## YOUR INSTRUCTIONS
What you return must be the lines of the data that hold the word "MATRIX".

## INFORMATION SHOWN
- - - - -
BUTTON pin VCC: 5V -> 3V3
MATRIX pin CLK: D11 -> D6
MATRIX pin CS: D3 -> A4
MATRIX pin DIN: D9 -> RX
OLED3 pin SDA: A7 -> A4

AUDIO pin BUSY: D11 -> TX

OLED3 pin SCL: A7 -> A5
- - - - -
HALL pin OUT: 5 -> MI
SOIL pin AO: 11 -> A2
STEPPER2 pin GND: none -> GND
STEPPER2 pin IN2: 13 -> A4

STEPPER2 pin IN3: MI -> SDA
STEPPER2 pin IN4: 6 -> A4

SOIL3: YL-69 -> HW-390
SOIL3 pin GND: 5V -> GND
- - - - -
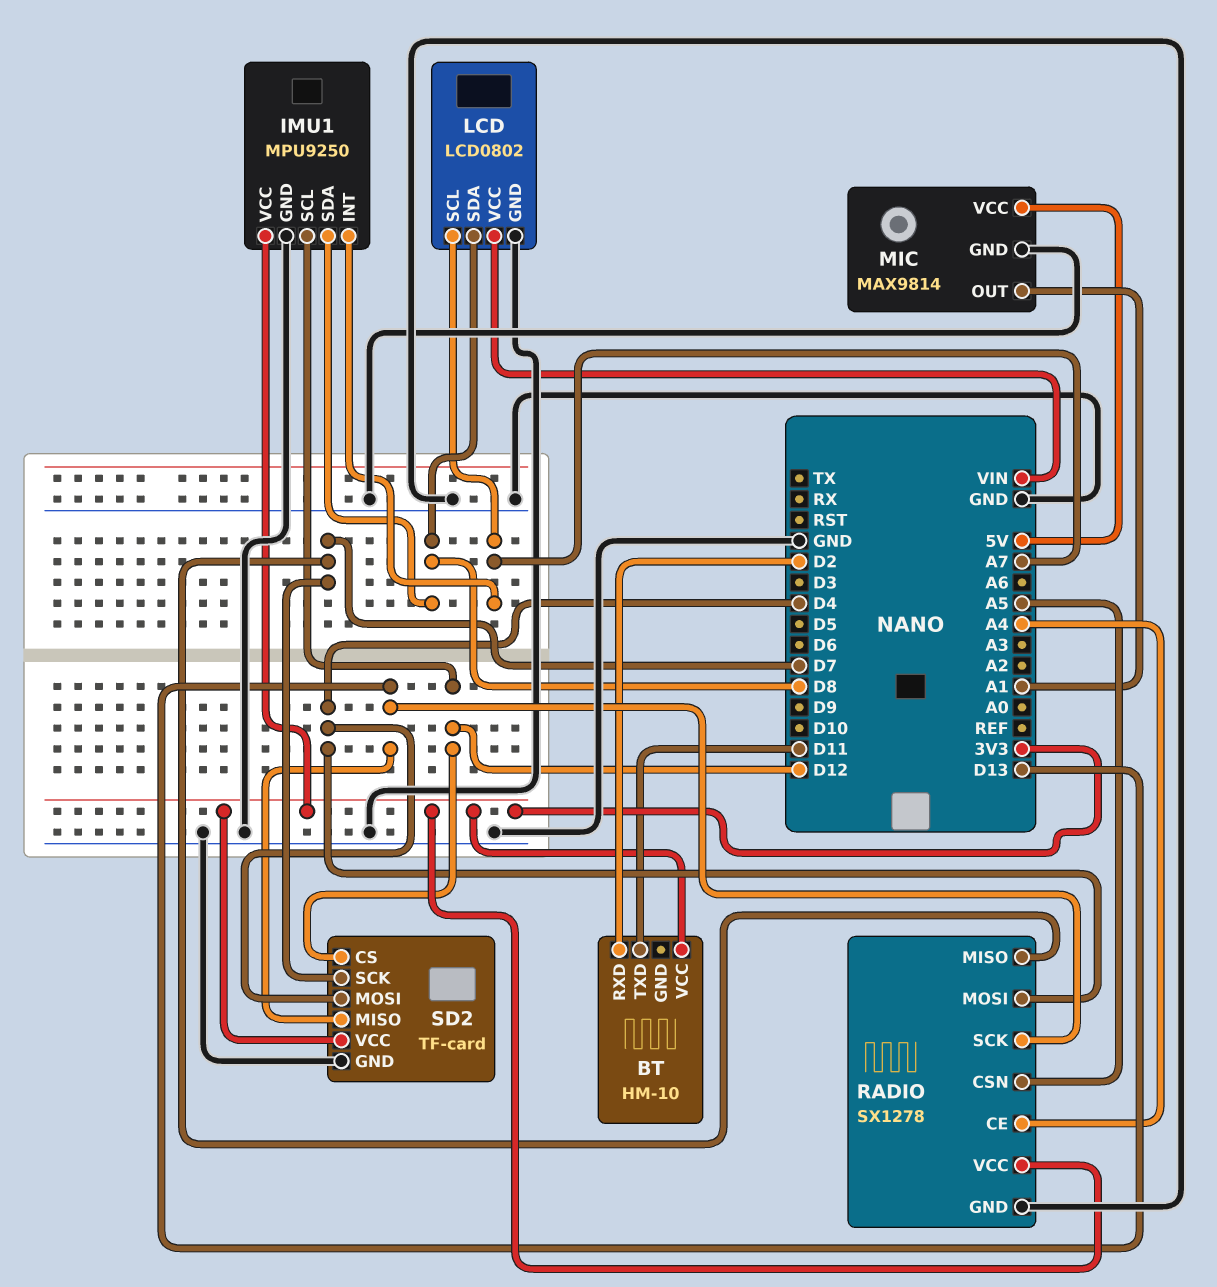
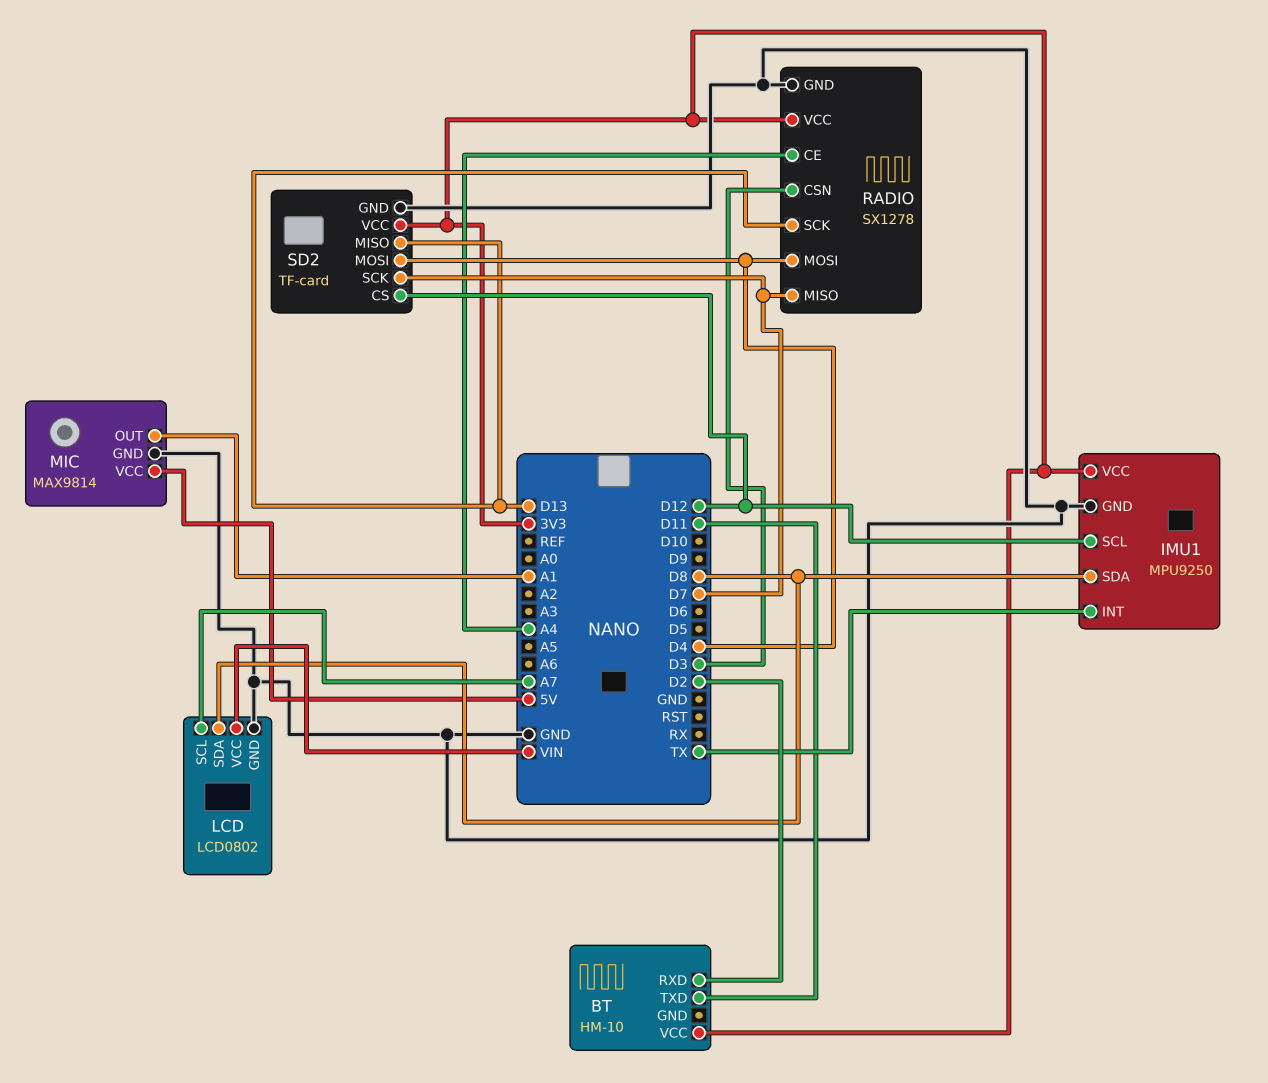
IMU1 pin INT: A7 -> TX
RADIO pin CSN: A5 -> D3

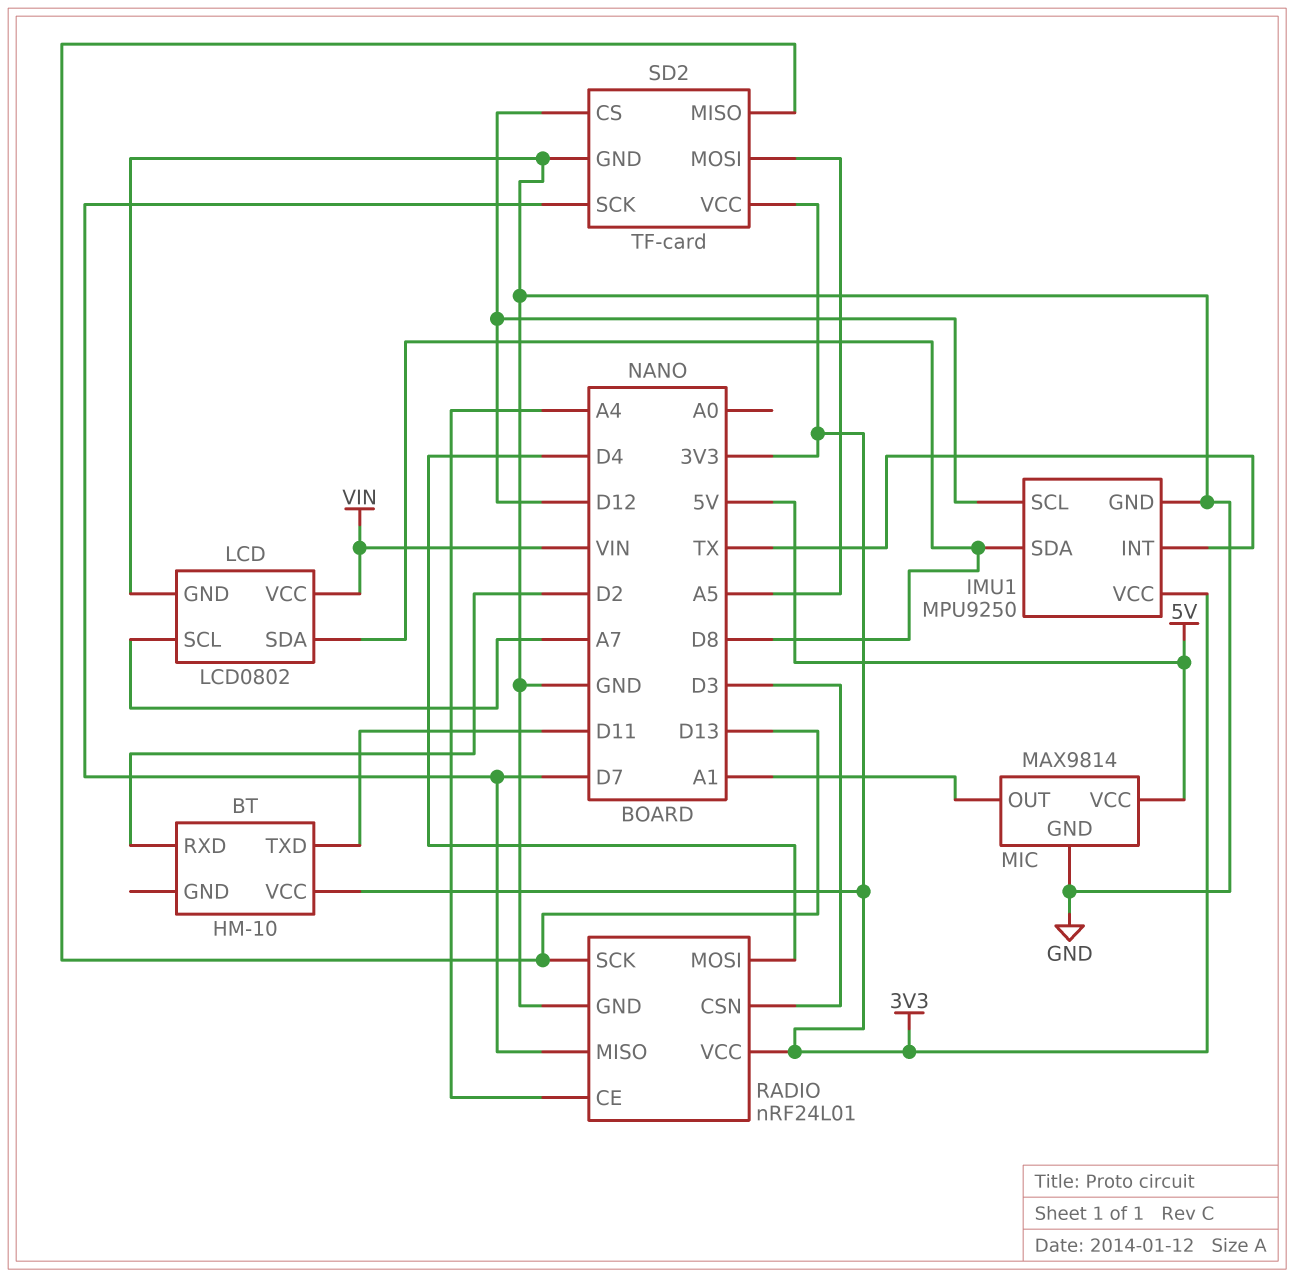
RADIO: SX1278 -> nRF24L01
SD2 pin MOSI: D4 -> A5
- - - - -
## ANSWER FOR THIS EXERCISE
MATRIX pin CLK: D11 -> D6
MATRIX pin CS: D3 -> A4
MATRIX pin DIN: D9 -> RX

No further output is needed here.